The problem: Word for word, restate the listing; omit the pictures.

Stored data:
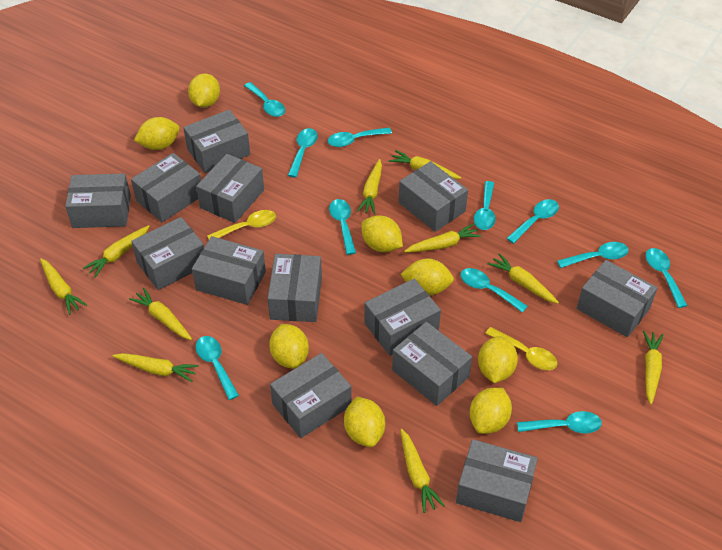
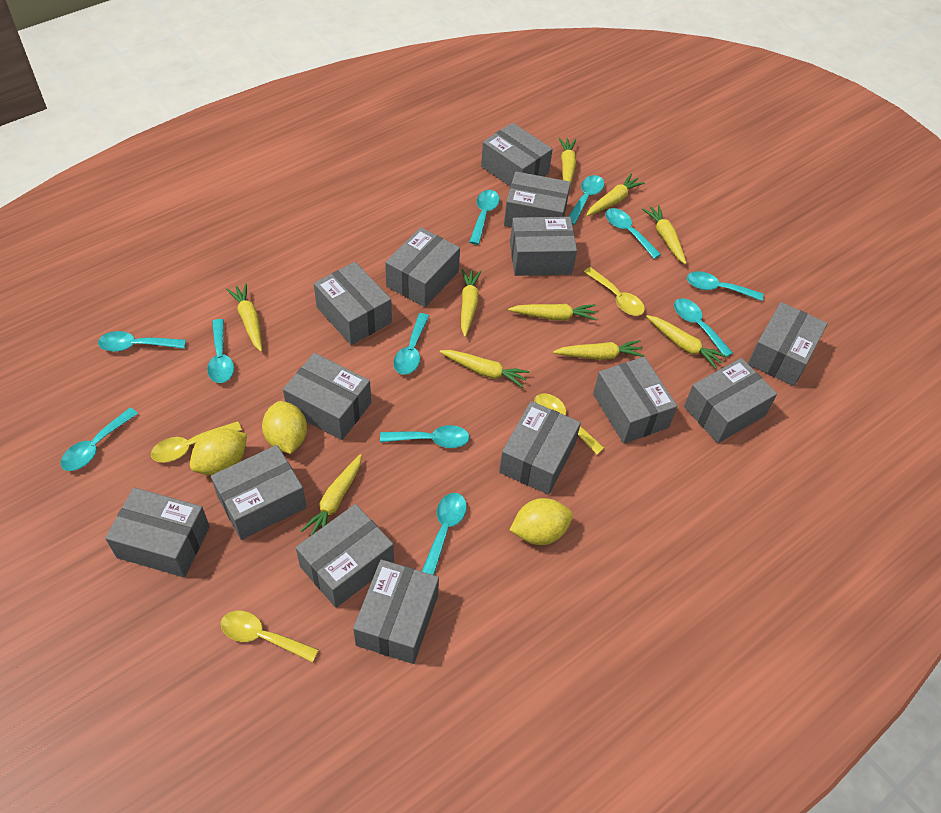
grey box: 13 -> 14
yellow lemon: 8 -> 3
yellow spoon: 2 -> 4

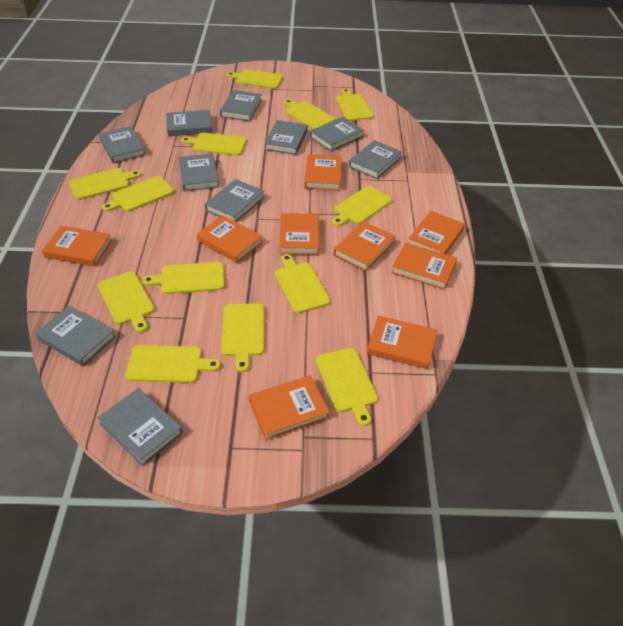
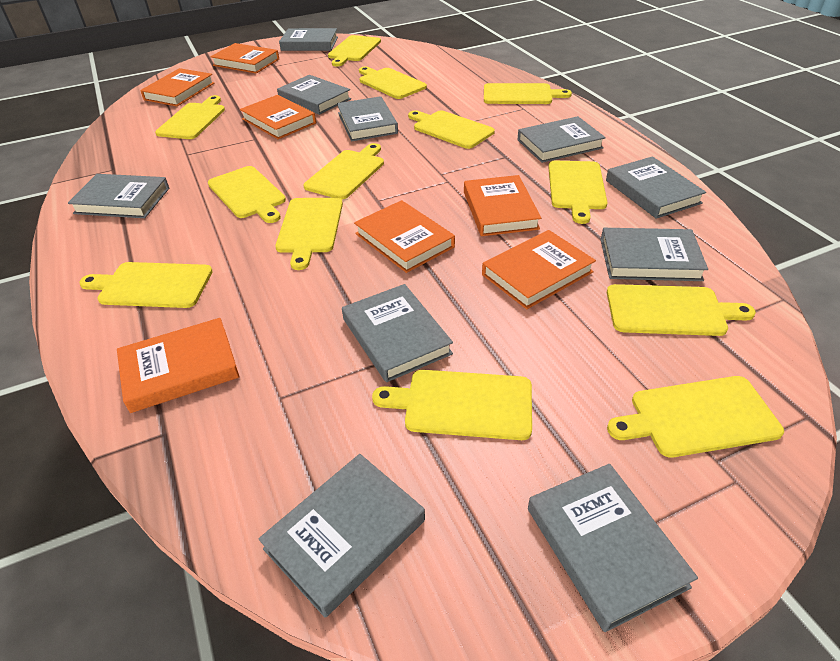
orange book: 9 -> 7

Answer for this exercise:
grey box: 13 -> 14
yellow lemon: 8 -> 3
yellow spoon: 2 -> 4

orange book: 9 -> 7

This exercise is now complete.